PROVIDED DATA:
++++++++++++++++++++

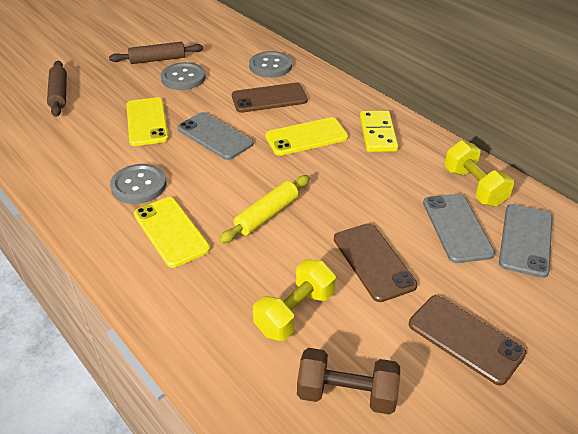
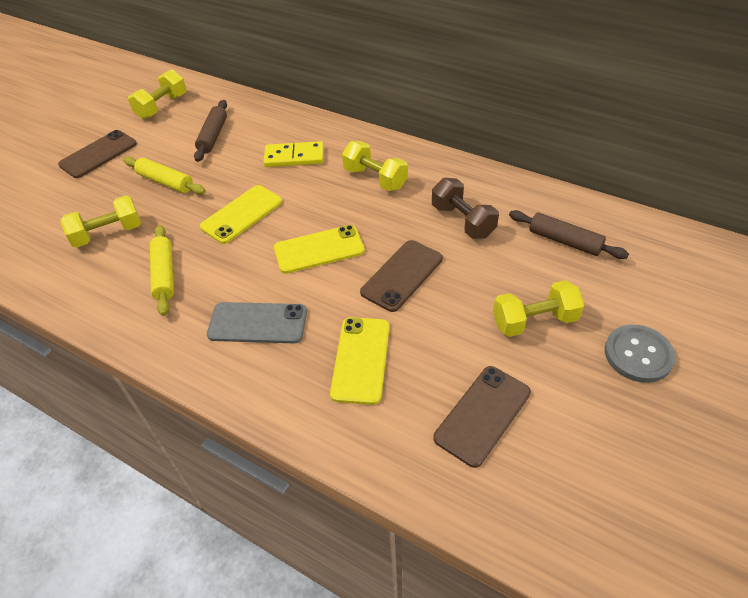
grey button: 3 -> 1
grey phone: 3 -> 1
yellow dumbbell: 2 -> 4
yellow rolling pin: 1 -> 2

++++++++++++++++++++

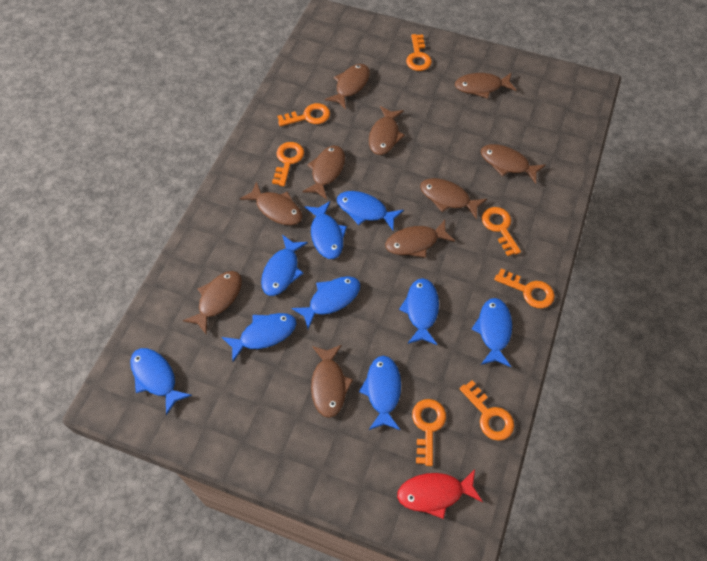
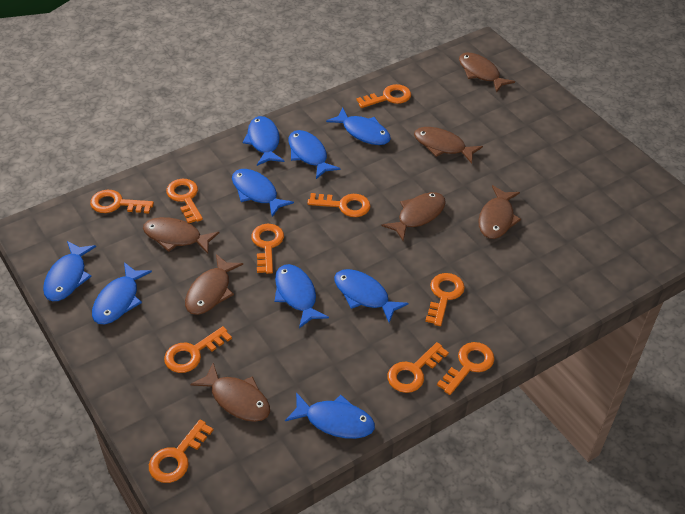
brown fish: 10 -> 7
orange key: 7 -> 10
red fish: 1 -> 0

++++++++++++++++++++

INSTRUCTIONS TO FOLLOW: Please copy, exactly as written, every line in the listing above from the line with "grey button: 3 -> 1" up to and including the line with "yellow rolling pin: 1 -> 2".

YOUR RESPONSE:
grey button: 3 -> 1
grey phone: 3 -> 1
yellow dumbbell: 2 -> 4
yellow rolling pin: 1 -> 2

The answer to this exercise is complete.